[Opening STORED DATA section]
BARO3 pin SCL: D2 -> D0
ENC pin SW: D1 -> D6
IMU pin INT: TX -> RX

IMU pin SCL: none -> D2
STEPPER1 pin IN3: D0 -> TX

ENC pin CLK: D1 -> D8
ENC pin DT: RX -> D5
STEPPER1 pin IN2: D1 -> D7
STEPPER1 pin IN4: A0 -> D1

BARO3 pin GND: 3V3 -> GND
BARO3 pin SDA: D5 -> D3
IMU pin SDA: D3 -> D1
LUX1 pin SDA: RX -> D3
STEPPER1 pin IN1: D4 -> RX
[Closing STORED DATA section]
[Opening STORED DATA section]
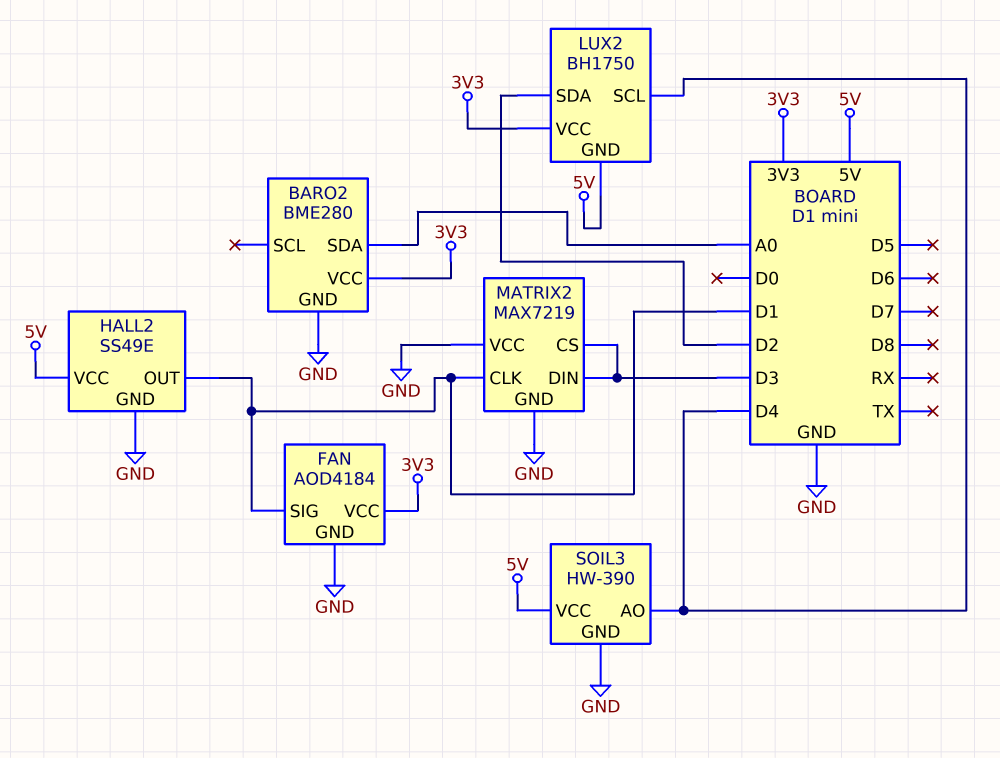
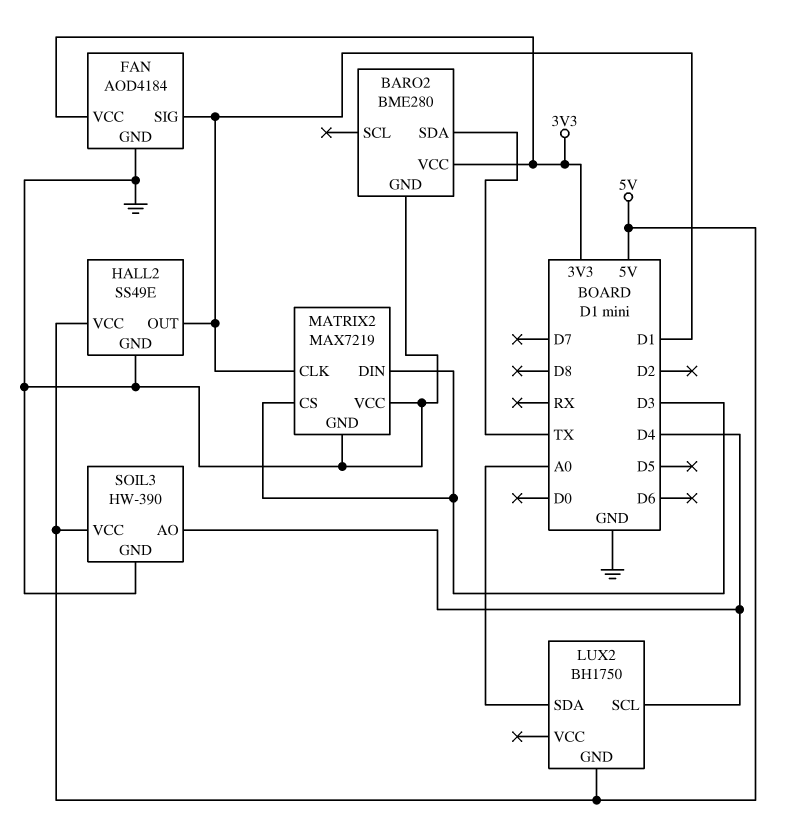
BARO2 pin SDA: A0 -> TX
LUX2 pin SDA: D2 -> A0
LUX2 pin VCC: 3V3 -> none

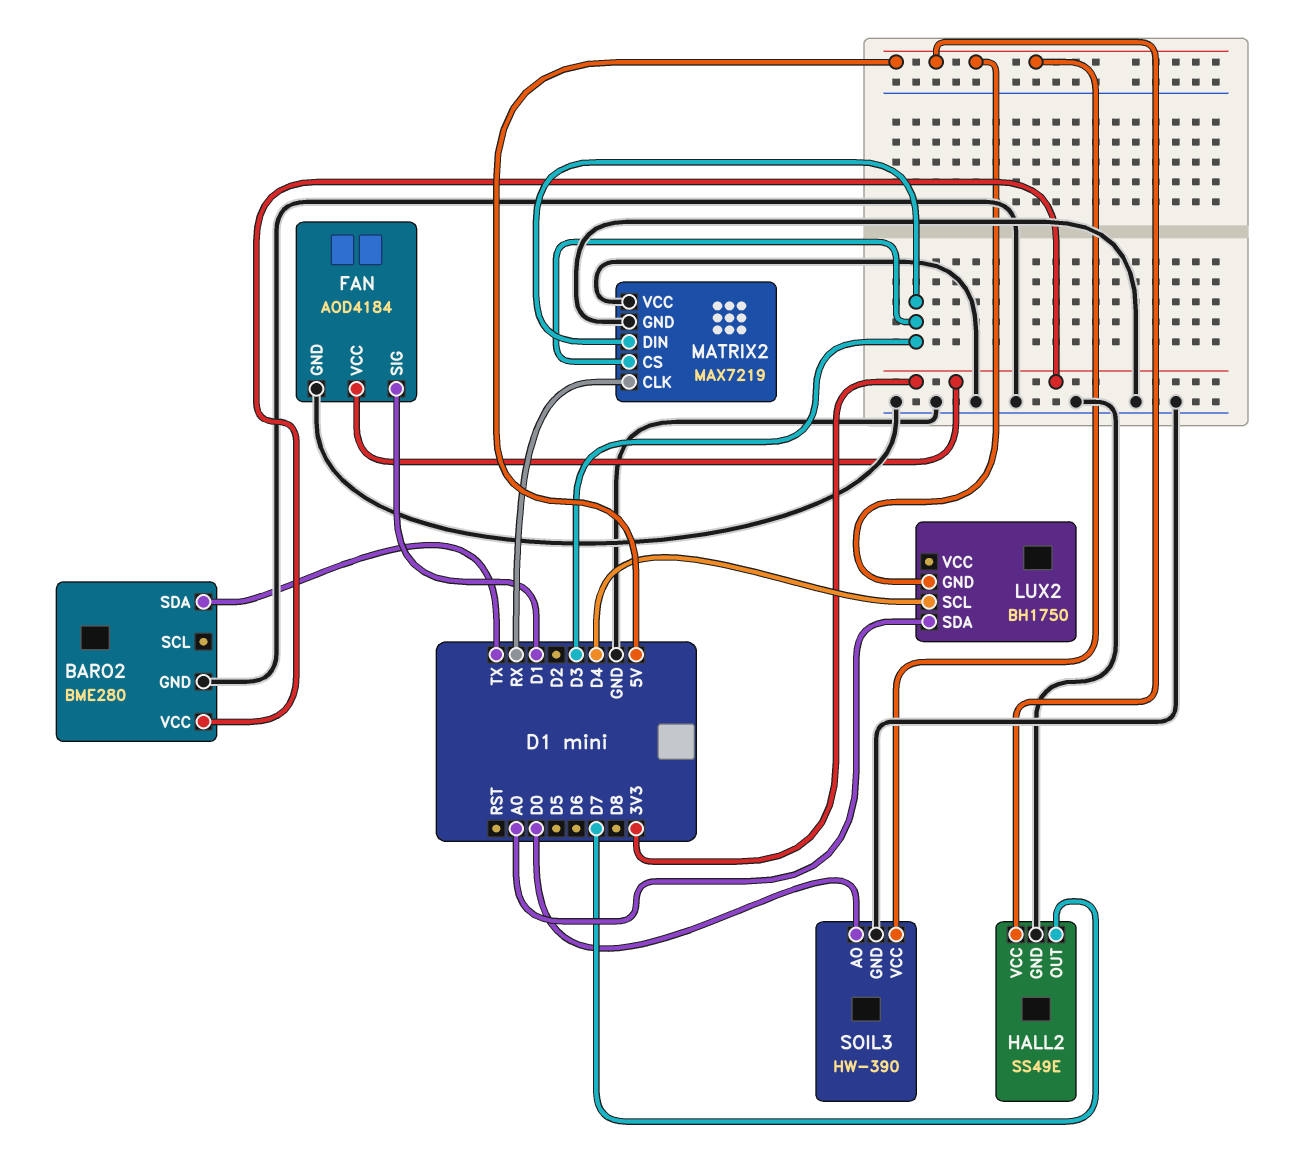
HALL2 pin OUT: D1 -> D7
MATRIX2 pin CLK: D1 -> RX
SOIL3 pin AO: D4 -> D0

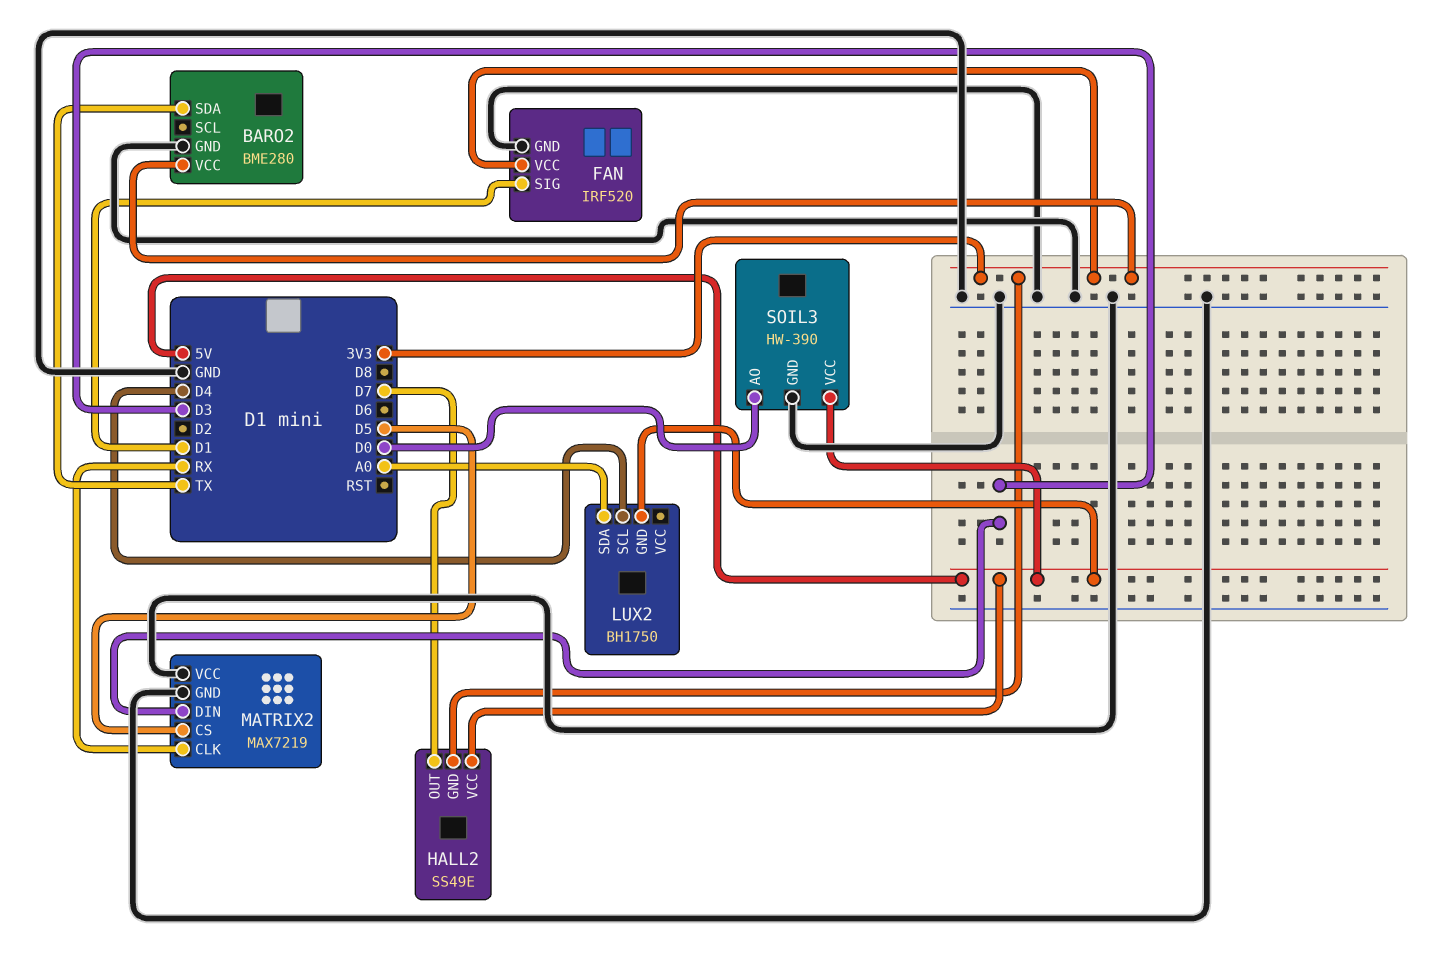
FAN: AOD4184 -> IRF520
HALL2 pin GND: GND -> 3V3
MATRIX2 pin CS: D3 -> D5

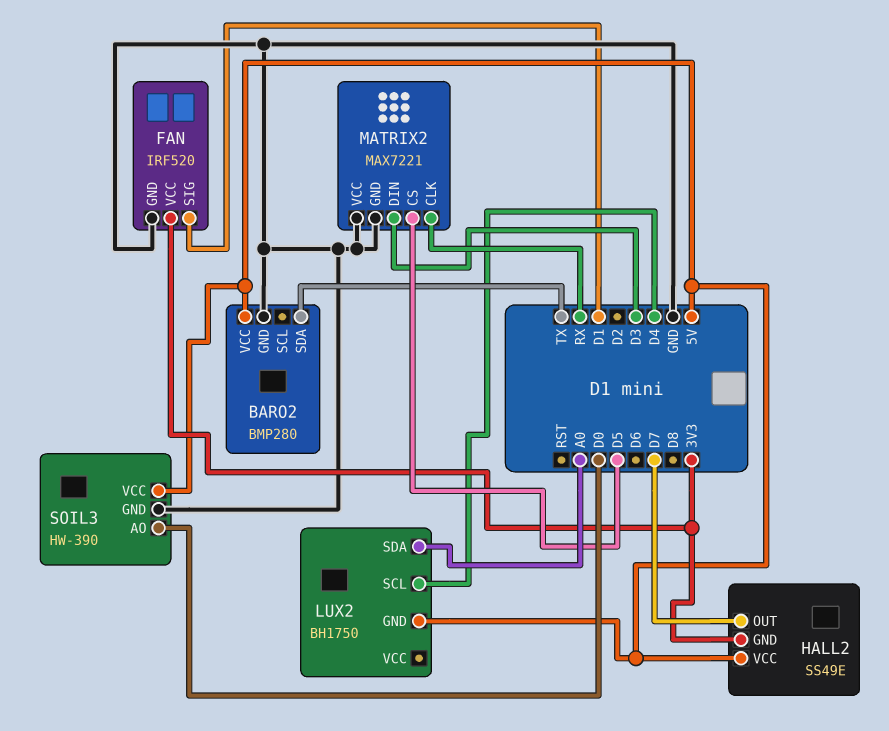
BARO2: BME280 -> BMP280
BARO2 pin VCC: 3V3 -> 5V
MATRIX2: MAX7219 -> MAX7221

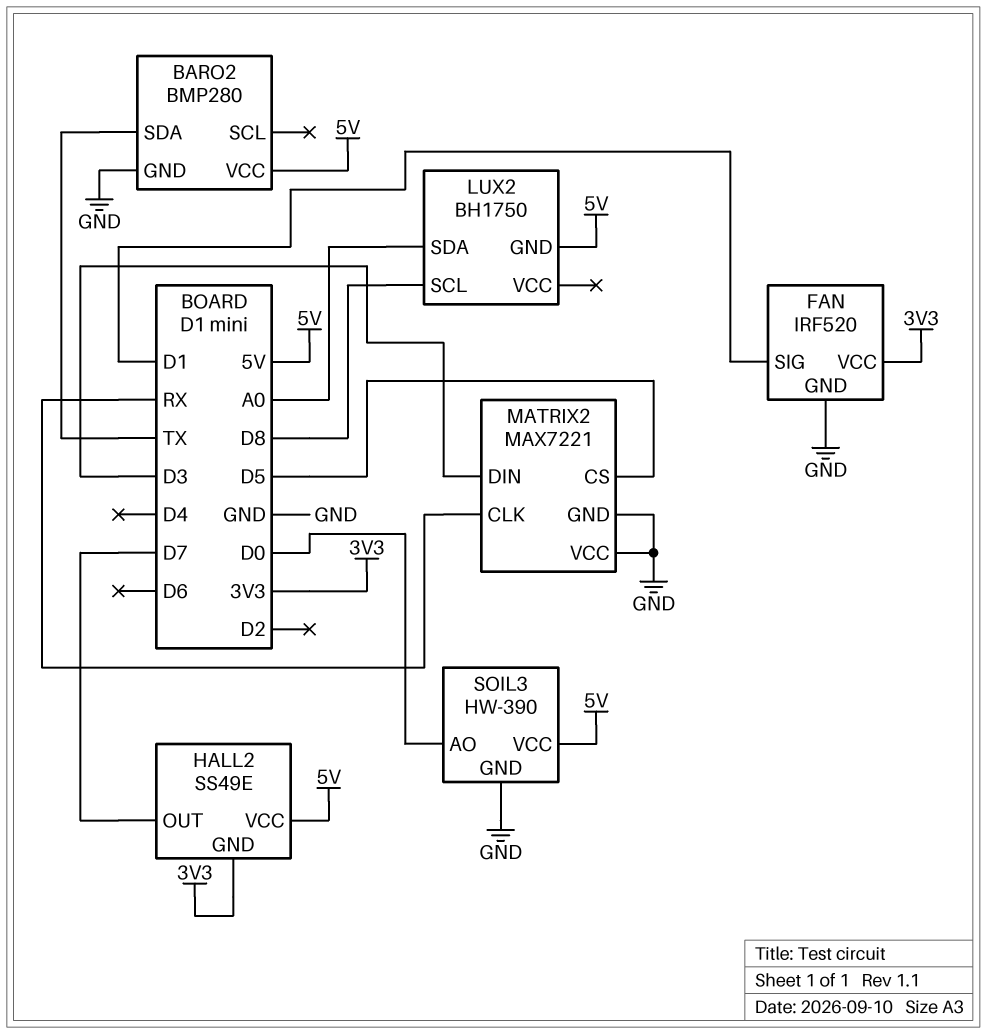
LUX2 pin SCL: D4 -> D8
[Closing STORED DATA section]
> _WHAT IS NEEDED_
State how many lines of the listing include "none", and nothing more.

> _EXERCISE SOLUTION_
2